Stated problem
Collect every line in the records below that contains the string "kern".

Raw data
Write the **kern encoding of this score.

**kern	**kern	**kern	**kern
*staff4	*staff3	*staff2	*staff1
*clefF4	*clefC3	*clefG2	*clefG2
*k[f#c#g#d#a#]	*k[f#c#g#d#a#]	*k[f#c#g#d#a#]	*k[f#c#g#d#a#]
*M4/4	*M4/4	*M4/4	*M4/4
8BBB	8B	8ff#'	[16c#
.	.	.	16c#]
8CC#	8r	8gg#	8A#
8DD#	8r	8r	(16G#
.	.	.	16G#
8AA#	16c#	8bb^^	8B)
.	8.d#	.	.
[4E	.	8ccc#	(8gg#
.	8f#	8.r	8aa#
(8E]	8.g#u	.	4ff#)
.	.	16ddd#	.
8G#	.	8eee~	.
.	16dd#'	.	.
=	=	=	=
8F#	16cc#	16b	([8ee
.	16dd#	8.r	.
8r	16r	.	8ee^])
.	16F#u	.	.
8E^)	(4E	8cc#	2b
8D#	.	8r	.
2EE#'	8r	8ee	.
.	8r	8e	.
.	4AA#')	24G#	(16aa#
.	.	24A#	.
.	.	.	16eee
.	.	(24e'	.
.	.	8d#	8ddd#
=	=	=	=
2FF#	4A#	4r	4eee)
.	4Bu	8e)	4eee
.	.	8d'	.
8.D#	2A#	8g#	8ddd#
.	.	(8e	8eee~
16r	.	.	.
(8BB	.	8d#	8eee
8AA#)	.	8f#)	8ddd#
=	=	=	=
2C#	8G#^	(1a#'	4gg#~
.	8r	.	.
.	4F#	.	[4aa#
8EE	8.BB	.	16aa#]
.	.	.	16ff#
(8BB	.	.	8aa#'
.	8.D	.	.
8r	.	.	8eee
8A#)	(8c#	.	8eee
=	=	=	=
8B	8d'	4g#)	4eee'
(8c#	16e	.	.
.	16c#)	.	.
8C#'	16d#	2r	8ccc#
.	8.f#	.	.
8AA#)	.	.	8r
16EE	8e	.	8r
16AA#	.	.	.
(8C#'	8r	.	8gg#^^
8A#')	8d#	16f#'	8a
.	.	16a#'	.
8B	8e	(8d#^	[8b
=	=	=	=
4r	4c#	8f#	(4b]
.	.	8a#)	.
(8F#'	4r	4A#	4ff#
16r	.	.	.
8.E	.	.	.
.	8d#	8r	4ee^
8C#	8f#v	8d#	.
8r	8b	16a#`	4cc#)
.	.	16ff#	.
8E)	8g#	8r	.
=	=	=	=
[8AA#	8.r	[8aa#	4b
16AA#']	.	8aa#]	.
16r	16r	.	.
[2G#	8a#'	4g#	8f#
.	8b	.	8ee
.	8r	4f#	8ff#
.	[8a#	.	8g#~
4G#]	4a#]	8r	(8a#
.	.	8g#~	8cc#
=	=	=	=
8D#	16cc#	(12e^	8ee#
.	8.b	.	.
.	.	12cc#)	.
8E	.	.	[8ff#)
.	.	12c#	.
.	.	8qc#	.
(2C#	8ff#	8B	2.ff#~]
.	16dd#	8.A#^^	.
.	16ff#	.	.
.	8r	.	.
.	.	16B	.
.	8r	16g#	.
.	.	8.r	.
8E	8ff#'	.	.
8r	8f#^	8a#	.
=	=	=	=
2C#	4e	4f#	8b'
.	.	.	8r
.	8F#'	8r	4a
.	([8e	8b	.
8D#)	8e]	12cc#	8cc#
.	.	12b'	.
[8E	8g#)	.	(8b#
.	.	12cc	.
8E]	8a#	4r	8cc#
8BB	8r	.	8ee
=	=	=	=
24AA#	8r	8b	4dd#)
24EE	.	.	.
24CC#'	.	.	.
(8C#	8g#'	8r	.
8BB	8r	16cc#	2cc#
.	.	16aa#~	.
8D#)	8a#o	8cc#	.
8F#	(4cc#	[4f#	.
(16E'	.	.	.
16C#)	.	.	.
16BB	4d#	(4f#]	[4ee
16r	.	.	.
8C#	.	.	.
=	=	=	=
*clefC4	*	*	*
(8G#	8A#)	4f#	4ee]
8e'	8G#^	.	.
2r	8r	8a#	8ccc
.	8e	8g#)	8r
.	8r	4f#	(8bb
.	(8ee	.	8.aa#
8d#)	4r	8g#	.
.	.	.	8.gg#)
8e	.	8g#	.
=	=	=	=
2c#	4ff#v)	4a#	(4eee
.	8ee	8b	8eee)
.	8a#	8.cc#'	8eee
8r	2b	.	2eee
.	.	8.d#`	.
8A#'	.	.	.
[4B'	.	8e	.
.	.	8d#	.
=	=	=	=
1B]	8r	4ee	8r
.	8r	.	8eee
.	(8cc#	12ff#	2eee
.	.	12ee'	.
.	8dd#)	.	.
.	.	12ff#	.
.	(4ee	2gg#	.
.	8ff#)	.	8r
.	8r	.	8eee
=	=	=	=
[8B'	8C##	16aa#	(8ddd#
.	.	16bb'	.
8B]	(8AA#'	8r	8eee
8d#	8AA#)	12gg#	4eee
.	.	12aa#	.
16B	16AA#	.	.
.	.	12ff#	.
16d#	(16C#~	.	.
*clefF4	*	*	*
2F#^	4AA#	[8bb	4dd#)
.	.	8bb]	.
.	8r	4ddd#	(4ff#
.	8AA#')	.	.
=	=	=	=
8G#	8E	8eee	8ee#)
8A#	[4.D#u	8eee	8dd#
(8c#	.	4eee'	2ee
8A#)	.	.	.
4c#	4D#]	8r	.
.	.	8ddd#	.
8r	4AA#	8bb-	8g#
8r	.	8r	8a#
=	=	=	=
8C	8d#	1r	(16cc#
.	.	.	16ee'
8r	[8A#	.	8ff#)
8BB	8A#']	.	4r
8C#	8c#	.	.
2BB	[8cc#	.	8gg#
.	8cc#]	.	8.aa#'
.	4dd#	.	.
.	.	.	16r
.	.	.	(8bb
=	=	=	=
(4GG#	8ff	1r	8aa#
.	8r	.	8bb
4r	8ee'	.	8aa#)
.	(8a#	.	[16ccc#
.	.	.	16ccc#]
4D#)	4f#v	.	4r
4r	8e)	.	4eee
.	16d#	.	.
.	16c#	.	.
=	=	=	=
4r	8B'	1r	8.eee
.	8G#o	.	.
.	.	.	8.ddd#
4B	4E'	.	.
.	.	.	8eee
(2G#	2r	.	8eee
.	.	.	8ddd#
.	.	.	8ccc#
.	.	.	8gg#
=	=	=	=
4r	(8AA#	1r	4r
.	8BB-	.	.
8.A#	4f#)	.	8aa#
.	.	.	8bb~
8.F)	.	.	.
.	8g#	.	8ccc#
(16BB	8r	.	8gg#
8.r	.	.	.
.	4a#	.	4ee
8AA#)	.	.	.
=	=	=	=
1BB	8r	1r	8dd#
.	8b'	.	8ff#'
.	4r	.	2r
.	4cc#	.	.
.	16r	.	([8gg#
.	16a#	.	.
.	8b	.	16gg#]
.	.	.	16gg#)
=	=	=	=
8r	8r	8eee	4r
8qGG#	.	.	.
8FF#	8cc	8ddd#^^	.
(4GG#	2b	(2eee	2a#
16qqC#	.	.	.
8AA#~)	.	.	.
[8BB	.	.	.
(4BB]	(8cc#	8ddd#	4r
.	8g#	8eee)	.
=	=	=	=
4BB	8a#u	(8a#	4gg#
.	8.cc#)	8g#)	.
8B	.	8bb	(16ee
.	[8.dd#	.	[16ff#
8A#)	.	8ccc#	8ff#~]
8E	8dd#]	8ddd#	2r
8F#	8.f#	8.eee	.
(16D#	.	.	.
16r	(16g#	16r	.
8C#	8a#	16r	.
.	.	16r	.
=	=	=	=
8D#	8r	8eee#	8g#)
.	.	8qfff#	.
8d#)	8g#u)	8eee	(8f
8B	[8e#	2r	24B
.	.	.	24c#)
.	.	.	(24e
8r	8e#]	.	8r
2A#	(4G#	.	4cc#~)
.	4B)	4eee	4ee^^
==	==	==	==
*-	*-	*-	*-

Correct output
Write the **kern encoding of this score.
**kern	**kern	**kern	**kern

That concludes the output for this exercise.